• Information

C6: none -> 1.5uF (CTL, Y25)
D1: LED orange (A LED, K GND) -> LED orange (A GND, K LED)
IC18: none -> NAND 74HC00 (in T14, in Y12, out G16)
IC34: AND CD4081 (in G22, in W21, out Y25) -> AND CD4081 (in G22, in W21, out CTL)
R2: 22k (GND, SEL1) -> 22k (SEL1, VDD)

---

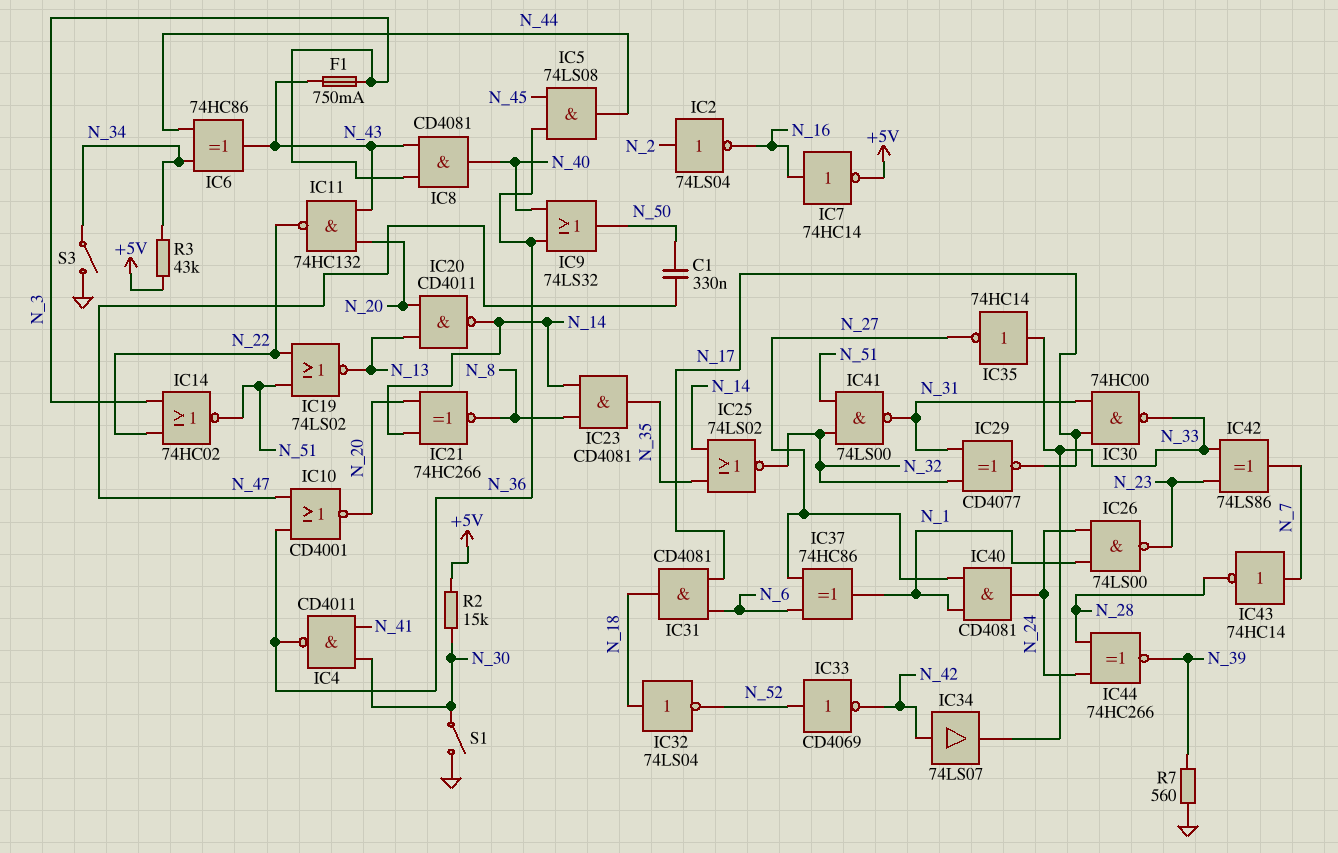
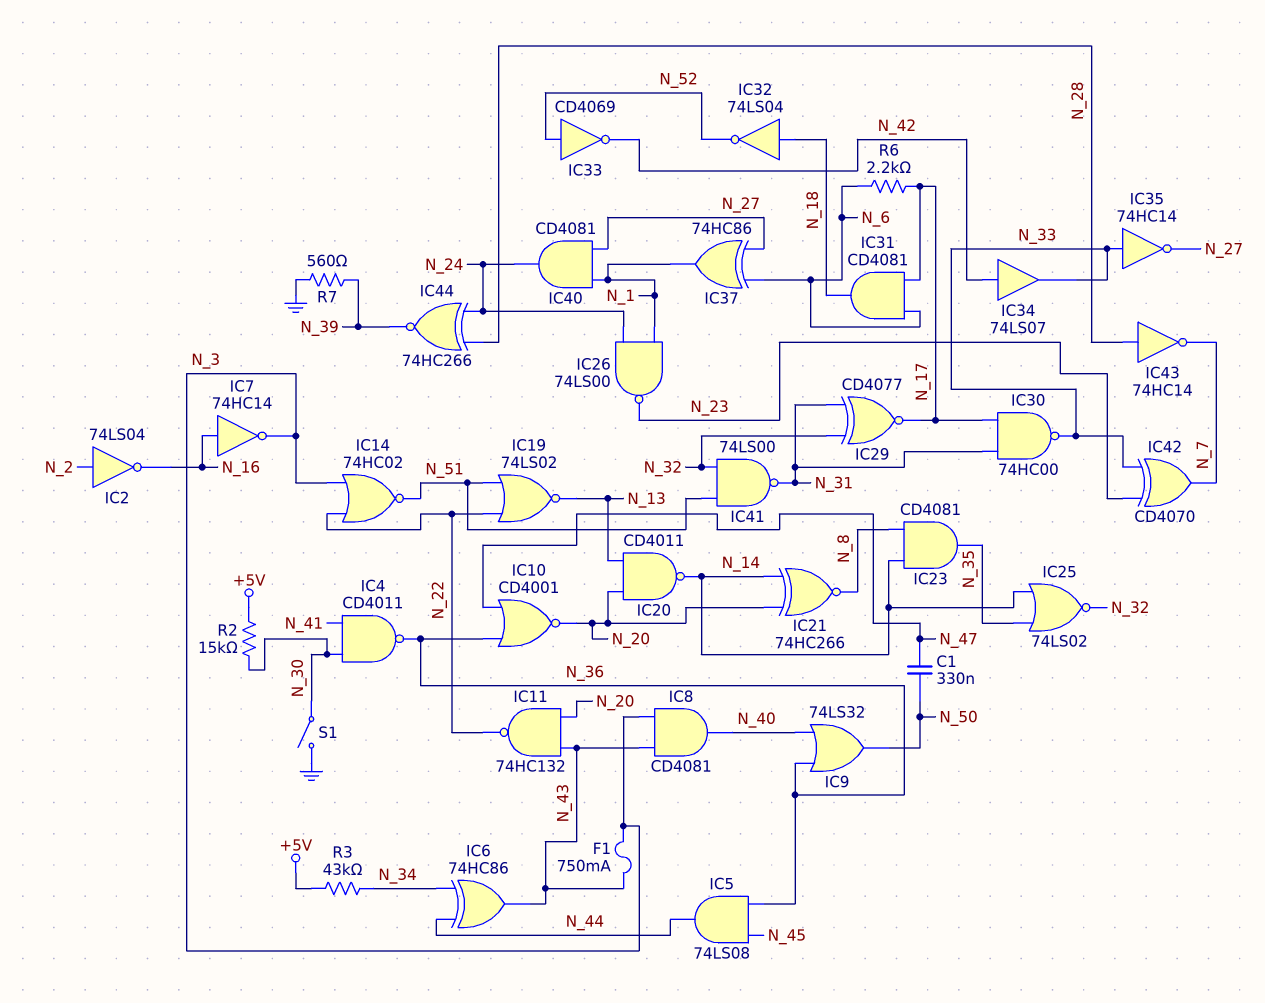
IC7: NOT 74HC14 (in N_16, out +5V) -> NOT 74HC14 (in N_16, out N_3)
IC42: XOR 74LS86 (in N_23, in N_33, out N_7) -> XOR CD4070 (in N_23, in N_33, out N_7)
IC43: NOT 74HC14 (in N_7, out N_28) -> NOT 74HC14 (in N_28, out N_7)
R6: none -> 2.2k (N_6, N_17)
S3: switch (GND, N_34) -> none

• What you should do
In the listing above, locate the line with "IC42: XOR 74LS86" and the line with "S3: switch (GND, N_34) -> none", then extract exactly those lines and every line between them, and nothing more.

• Answer to the problem
IC42: XOR 74LS86 (in N_23, in N_33, out N_7) -> XOR CD4070 (in N_23, in N_33, out N_7)
IC43: NOT 74HC14 (in N_7, out N_28) -> NOT 74HC14 (in N_28, out N_7)
R6: none -> 2.2k (N_6, N_17)
S3: switch (GND, N_34) -> none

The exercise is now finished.